* [Assigned task]
Find the lines of the listing that contain the string "bowl", and return them.

----

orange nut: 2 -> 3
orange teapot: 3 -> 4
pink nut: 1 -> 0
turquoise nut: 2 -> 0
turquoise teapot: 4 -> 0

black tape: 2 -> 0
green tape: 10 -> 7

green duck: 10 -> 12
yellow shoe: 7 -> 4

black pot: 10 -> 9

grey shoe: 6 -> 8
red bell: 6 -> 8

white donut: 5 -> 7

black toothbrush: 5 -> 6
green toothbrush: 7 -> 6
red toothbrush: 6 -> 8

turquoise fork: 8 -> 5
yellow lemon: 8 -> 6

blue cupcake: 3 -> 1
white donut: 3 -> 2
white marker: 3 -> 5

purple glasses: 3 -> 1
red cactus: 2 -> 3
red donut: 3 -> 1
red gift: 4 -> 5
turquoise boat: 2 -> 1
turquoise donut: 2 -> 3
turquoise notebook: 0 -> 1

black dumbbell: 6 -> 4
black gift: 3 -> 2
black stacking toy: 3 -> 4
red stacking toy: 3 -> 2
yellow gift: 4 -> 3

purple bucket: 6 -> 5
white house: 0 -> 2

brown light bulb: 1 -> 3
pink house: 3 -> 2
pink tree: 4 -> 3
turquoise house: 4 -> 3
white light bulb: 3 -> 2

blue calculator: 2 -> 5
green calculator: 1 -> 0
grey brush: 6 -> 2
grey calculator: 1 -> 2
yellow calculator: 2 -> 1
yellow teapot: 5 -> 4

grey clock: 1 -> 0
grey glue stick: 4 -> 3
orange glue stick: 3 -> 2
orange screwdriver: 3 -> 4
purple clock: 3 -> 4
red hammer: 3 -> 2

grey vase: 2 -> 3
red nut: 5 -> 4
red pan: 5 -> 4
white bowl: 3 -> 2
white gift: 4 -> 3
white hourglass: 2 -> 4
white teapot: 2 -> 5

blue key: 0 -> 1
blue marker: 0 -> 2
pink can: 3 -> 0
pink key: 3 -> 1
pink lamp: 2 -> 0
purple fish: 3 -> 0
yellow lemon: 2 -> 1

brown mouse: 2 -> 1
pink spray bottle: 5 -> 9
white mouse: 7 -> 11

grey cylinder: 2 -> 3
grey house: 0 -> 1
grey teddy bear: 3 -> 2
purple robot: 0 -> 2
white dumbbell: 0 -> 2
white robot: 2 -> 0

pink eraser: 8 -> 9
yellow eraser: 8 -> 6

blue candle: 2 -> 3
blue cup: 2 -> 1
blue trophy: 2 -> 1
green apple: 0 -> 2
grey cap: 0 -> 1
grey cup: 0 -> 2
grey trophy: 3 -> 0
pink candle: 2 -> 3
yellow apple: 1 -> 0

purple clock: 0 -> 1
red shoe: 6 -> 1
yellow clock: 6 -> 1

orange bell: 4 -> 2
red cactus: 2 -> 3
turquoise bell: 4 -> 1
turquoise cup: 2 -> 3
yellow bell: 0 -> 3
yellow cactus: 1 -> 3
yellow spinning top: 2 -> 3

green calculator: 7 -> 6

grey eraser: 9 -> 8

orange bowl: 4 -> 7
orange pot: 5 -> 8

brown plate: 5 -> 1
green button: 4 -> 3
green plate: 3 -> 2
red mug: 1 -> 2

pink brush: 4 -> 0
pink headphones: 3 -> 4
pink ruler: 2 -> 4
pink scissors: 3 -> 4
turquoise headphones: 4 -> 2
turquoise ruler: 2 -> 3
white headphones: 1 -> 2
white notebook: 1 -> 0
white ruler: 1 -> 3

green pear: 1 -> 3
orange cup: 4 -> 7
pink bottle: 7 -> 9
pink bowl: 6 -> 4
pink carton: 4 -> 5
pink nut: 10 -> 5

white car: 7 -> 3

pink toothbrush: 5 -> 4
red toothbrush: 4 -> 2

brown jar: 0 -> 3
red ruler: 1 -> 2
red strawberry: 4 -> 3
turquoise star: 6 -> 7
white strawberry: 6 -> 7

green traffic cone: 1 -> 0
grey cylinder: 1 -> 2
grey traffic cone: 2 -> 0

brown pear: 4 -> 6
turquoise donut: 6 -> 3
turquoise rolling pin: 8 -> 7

----

* [Output]
white bowl: 3 -> 2
orange bowl: 4 -> 7
pink bowl: 6 -> 4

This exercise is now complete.